== To do ==
Identify each line holding the string "epithelium" and copy it.

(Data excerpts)
------------

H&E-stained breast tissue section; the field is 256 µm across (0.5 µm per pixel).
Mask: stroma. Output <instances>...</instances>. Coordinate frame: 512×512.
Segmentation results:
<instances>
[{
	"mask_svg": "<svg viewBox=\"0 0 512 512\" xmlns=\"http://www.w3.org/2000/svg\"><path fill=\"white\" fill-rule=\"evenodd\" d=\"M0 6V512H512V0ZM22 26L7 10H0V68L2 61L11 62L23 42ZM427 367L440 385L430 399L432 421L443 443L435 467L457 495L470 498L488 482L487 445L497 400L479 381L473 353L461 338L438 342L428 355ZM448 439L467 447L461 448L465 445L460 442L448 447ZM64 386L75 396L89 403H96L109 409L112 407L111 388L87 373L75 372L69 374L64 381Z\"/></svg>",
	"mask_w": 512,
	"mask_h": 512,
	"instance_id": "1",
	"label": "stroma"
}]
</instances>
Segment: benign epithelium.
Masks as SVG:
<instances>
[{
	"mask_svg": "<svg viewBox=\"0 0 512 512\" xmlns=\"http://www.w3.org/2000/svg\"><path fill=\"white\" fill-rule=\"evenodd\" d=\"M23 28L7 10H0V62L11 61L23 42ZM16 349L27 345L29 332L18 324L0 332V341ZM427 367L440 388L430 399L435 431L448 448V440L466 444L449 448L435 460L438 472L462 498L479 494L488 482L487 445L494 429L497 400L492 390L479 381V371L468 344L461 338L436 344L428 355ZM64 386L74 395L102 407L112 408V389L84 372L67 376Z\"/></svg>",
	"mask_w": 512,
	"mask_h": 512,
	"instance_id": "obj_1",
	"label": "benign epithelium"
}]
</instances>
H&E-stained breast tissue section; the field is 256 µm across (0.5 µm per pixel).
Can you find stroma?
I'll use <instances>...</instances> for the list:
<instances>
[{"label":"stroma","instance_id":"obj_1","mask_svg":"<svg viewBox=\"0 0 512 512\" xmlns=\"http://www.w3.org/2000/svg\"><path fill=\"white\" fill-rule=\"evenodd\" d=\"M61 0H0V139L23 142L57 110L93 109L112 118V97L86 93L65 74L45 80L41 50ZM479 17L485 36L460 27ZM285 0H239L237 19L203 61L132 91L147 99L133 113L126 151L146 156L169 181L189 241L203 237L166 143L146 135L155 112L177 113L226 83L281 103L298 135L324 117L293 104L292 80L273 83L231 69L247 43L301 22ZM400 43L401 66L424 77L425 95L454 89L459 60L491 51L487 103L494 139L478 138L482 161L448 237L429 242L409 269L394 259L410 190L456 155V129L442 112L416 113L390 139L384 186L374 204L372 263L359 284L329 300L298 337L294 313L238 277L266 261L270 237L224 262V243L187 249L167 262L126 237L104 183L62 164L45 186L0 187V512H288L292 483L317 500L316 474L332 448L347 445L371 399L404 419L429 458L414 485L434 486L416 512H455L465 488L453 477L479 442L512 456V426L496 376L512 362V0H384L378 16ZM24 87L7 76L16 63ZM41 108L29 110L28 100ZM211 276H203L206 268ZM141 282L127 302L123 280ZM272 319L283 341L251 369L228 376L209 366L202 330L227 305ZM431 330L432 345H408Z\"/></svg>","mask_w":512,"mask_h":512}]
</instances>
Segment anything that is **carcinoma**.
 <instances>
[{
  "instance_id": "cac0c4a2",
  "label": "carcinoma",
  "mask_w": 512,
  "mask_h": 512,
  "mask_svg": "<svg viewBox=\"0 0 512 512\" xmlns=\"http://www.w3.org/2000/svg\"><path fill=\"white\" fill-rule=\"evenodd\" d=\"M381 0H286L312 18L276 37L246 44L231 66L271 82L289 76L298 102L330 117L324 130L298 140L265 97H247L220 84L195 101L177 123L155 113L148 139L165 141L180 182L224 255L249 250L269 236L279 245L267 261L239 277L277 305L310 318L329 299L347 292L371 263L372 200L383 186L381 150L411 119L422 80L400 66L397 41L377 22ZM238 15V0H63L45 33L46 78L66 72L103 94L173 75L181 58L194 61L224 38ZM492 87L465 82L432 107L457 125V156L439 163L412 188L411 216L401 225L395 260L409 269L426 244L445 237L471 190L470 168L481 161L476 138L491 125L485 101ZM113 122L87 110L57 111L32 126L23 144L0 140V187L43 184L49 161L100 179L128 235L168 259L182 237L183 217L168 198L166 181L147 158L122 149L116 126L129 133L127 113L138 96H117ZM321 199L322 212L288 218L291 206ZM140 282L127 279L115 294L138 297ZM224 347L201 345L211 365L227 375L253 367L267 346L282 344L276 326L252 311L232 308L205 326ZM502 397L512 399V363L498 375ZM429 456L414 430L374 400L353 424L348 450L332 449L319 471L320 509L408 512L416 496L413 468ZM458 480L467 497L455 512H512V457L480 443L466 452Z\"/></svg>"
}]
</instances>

------------

== Task answer ==
Segment: benign epithelium.
	"label": "benign epithelium"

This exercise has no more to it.